**Prompt:**
The records below are to be set down again exactly, with the pictures left out.

**Extracted records:**
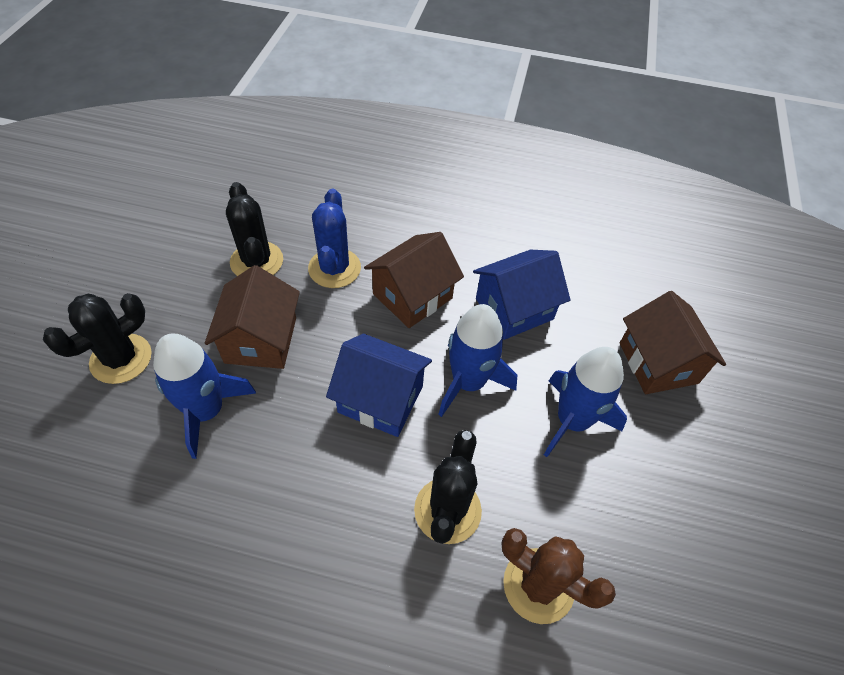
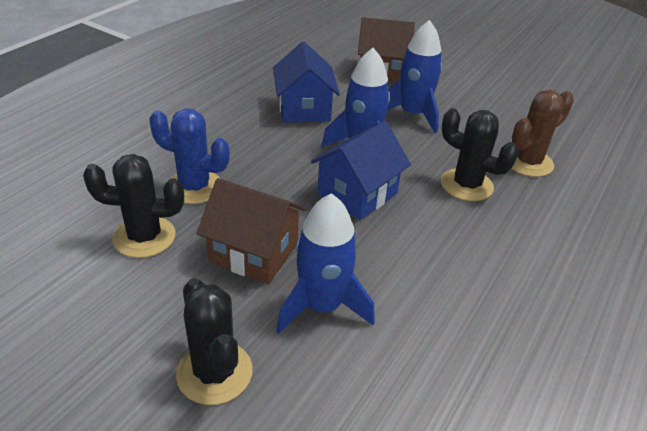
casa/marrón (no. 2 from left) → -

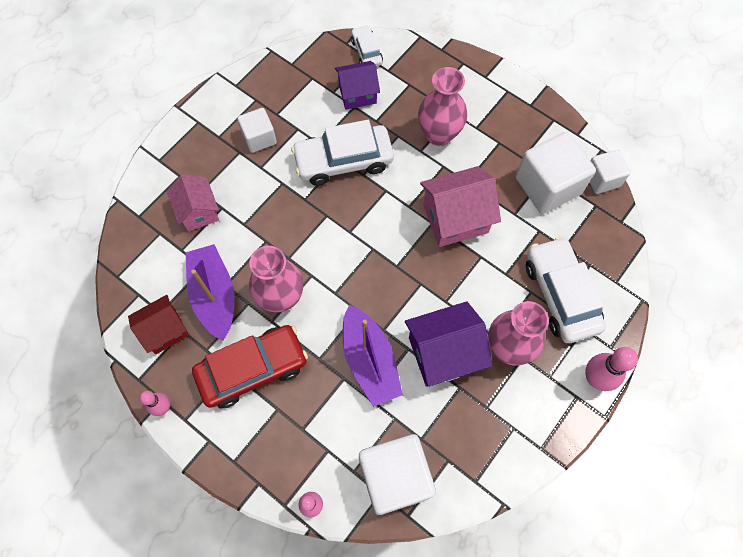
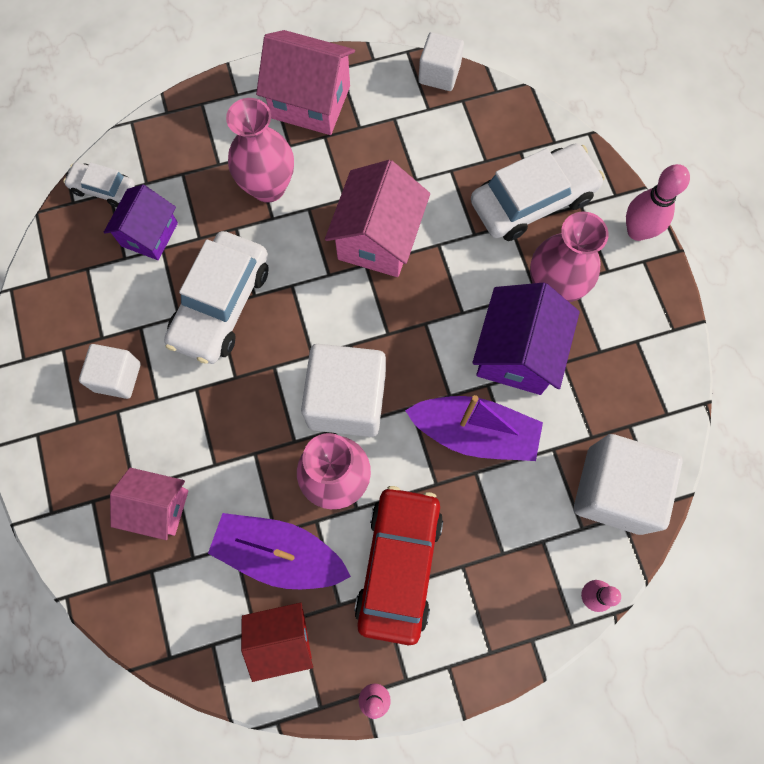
casa/rojo, 75 degrees clockwise
- → casa/rosa (no. 2 from left)
cubo/blanco (no. 3 from left in the first image) → cubo/blanco (no. 2 from left), shifted
coche/blanco (no. 3 from left), 135 degrees clockwise

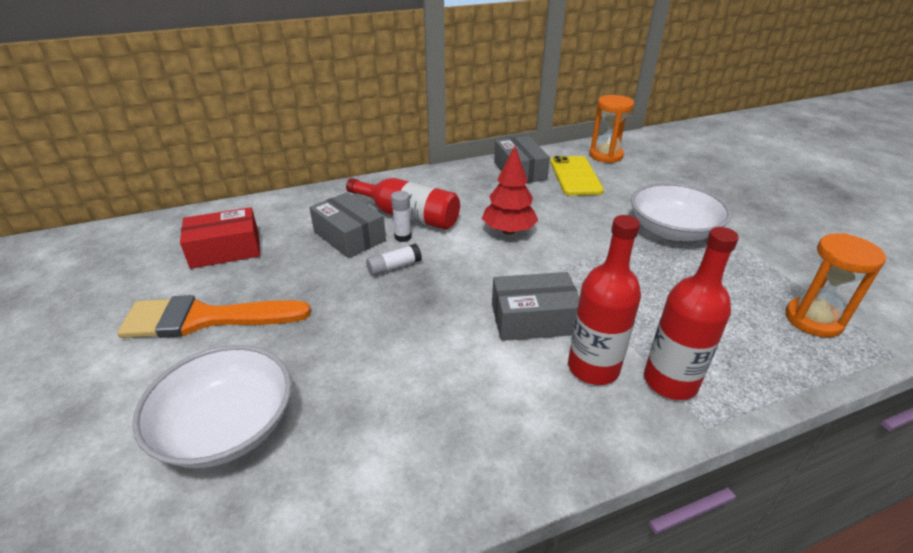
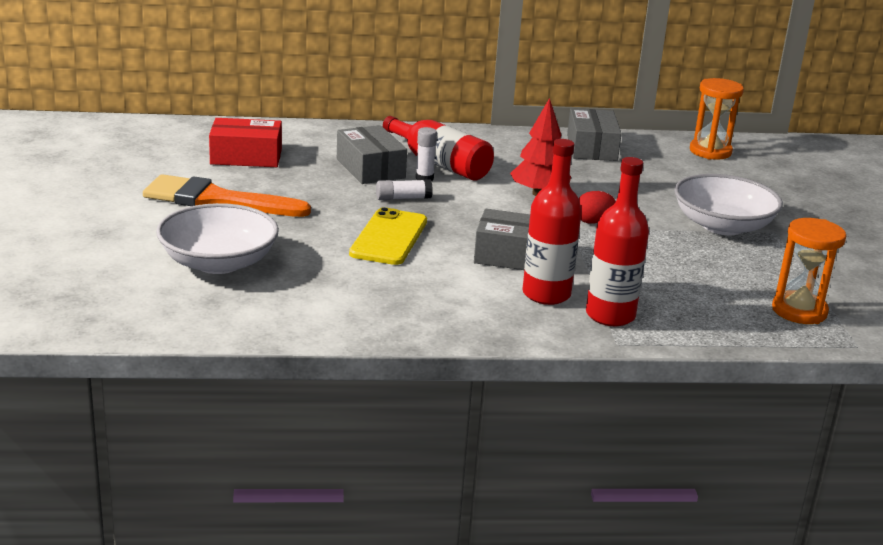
móvil/amarillo, shifted
- → huevo/rojo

**Finished exercise:**
casa/marrón (no. 2 from left) → -

casa/rojo, 75 degrees clockwise
- → casa/rosa (no. 2 from left)
cubo/blanco (no. 3 from left in the first image) → cubo/blanco (no. 2 from left), shifted
coche/blanco (no. 3 from left), 135 degrees clockwise

móvil/amarillo, shifted
- → huevo/rojo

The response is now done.